YOUR OBJECTIVE » Format every line of the rows below as one JSON list of strings, with one string per line and blank lines left out.

PROVIDED RECORDS »
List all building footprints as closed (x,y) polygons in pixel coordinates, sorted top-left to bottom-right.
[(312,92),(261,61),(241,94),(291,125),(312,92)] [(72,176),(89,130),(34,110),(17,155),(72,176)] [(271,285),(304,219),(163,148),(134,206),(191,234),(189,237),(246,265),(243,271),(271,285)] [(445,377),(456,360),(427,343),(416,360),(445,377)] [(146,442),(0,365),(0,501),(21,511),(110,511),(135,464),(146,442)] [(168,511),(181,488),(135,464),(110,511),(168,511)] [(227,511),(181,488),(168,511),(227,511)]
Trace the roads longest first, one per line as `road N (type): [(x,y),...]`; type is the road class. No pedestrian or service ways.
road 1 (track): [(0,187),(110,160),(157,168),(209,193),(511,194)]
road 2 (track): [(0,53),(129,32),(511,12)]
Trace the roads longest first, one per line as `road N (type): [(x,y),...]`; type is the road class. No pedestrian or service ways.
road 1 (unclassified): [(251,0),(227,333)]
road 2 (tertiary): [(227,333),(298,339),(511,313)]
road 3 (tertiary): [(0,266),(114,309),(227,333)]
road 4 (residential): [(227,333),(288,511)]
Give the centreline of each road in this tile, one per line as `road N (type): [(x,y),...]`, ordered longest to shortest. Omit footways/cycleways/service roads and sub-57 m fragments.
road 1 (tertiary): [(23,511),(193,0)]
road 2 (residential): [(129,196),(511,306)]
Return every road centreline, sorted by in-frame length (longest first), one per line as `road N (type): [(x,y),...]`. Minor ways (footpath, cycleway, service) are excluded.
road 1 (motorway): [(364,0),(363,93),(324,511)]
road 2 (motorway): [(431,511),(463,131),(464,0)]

TASK ANSWER »
[
  "List all building footprints as closed (x,y) polygons in pixel coordinates, sorted top-left to bottom-right.",
  "[(312,92),(261,61),(241,94),(291,125),(312,92)] [(72,176),(89,130),(34,110),(17,155),(72,176)] [(271,285),(304,219),(163,148),(134,206),(191,234),(189,237),(246,265),(243,271),(271,285)] [(445,377),(456,360),(427,343),(416,360),(445,377)] [(146,442),(0,365),(0,501),(21,511),(110,511),(135,464),(146,442)] [(168,511),(181,488),(135,464),(110,511),(168,511)] [(227,511),(181,488),(168,511),(227,511)]",
  "Trace the roads longest first, one per line as `road N (type): [(x,y),...]`; type is the road class. No pedestrian or service ways.",
  "road 1 (track): [(0,187),(110,160),(157,168),(209,193),(511,194)]",
  "road 2 (track): [(0,53),(129,32),(511,12)]",
  "Trace the roads longest first, one per line as `road N (type): [(x,y),...]`; type is the road class. No pedestrian or service ways.",
  "road 1 (unclassified): [(251,0),(227,333)]",
  "road 2 (tertiary): [(227,333),(298,339),(511,313)]",
  "road 3 (tertiary): [(0,266),(114,309),(227,333)]",
  "road 4 (residential): [(227,333),(288,511)]",
  "Give the centreline of each road in this tile, one per line as `road N (type): [(x,y),...]`, ordered longest to shortest. Omit footways/cycleways/service roads and sub-57 m fragments.",
  "road 1 (tertiary): [(23,511),(193,0)]",
  "road 2 (residential): [(129,196),(511,306)]",
  "Return every road centreline, sorted by in-frame length (longest first), one per line as `road N (type): [(x,y),...]`. Minor ways (footpath, cycleway, service) are excluded.",
  "road 1 (motorway): [(364,0),(363,93),(324,511)]",
  "road 2 (motorway): [(431,511),(463,131),(464,0)]"
]